* Records provided

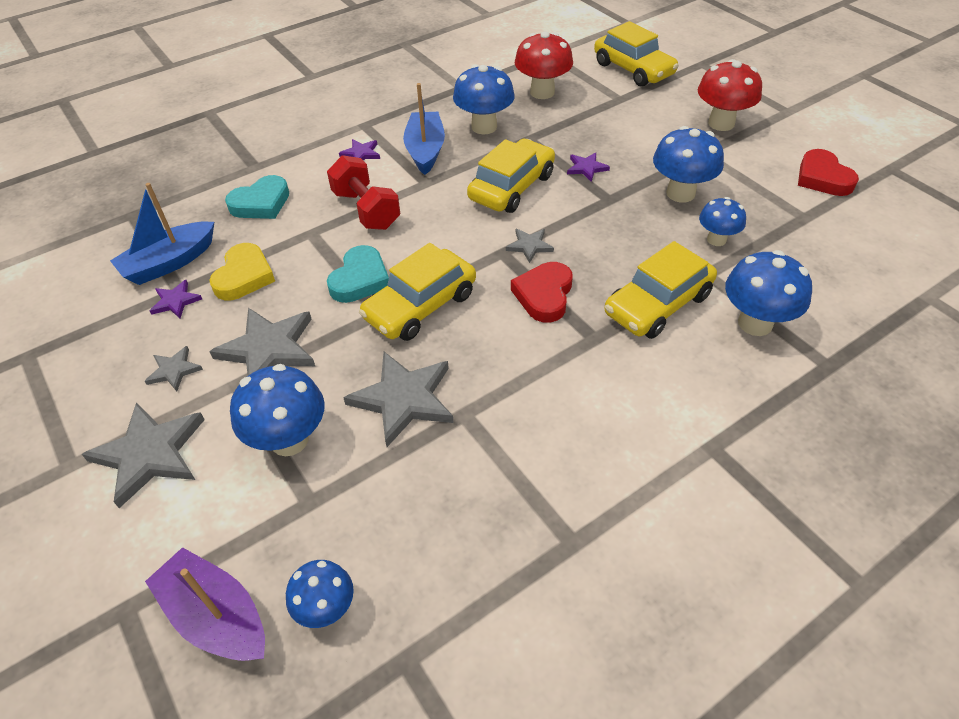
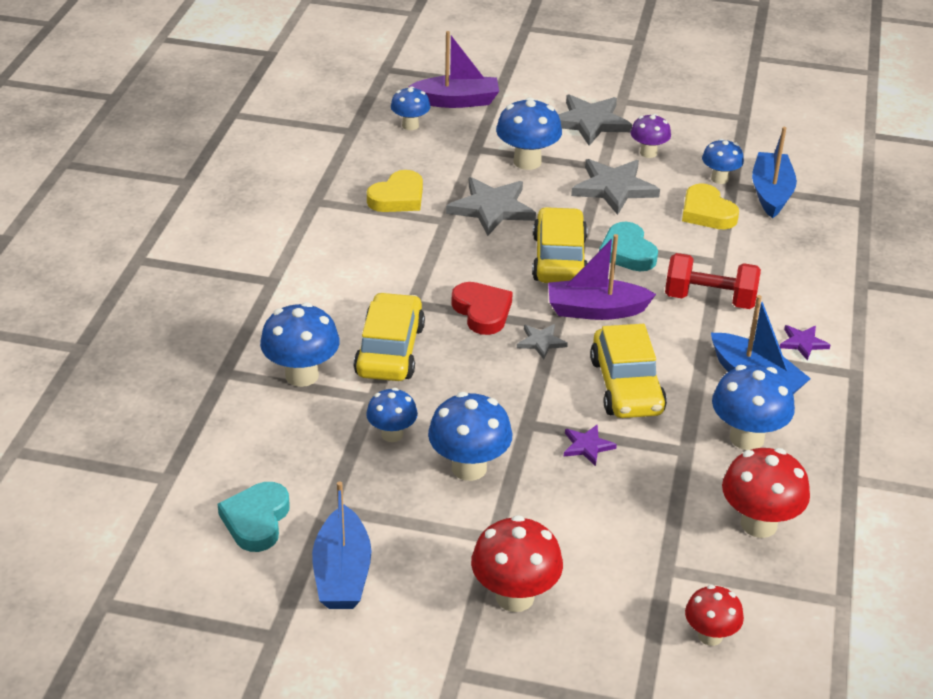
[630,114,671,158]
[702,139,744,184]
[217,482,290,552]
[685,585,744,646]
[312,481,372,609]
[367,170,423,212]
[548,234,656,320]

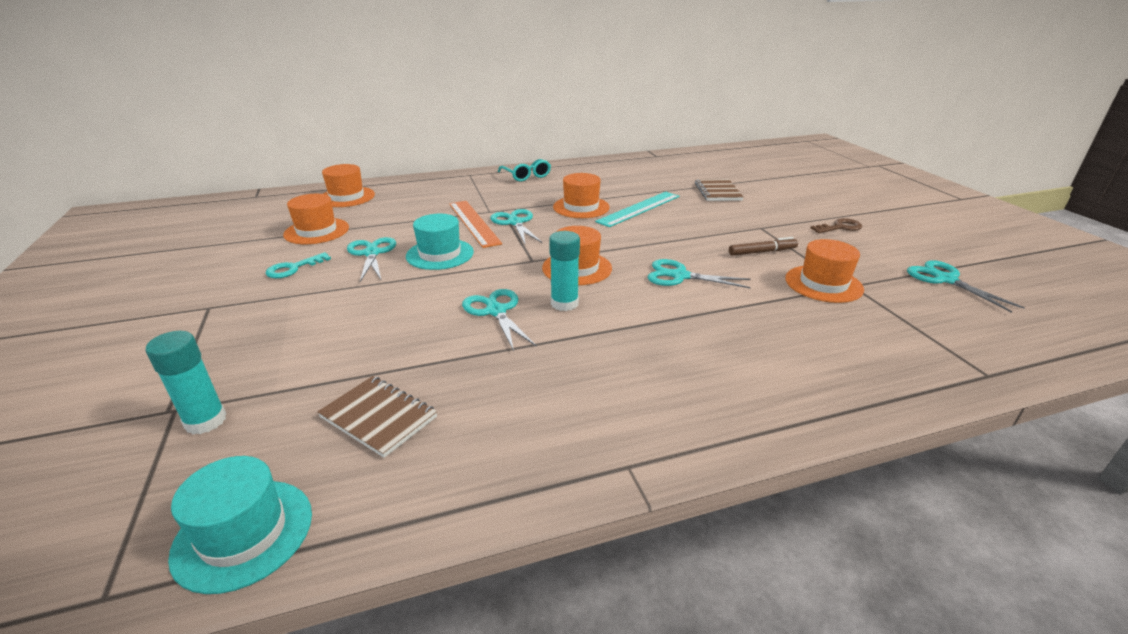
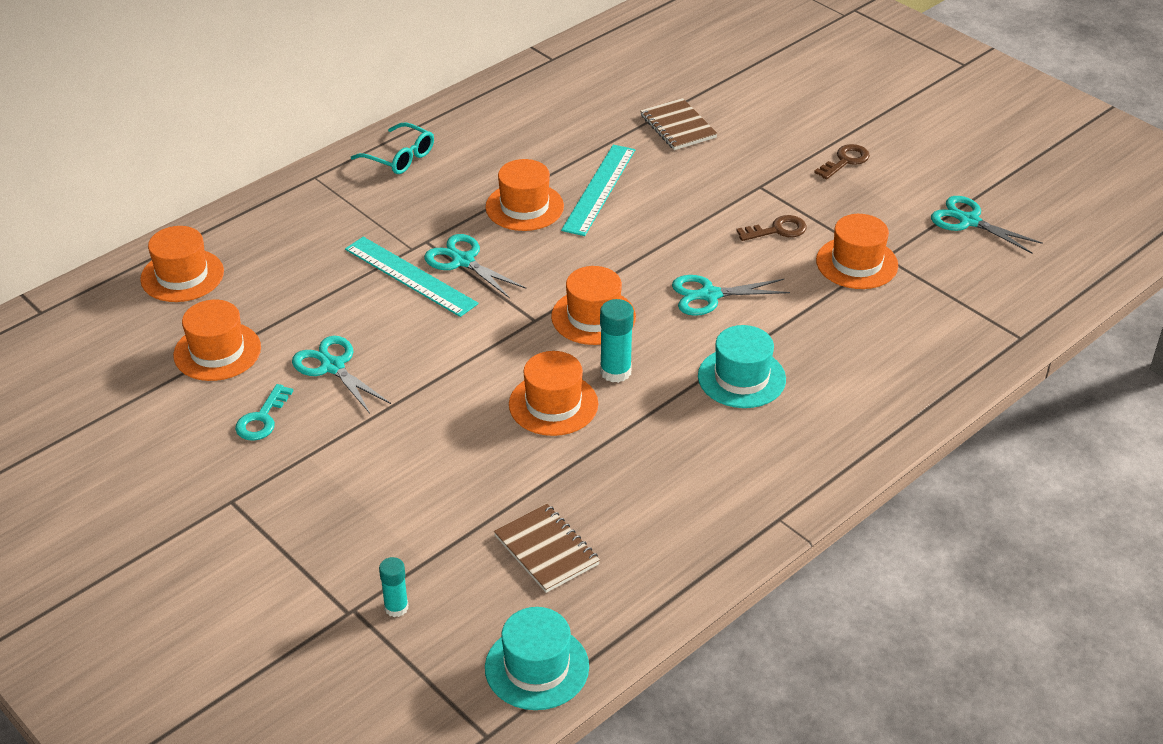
[379,557,408,617]
[494,504,600,593]
[698,325,786,408]
[345,237,478,317]
[509,351,598,436]
[736,215,807,241]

* Task description
The answer is every line of the data, exactly as written, with the pictures dropped.

* Completed task
[630,114,671,158]
[702,139,744,184]
[217,482,290,552]
[685,585,744,646]
[312,481,372,609]
[367,170,423,212]
[548,234,656,320]

[379,557,408,617]
[494,504,600,593]
[698,325,786,408]
[345,237,478,317]
[509,351,598,436]
[736,215,807,241]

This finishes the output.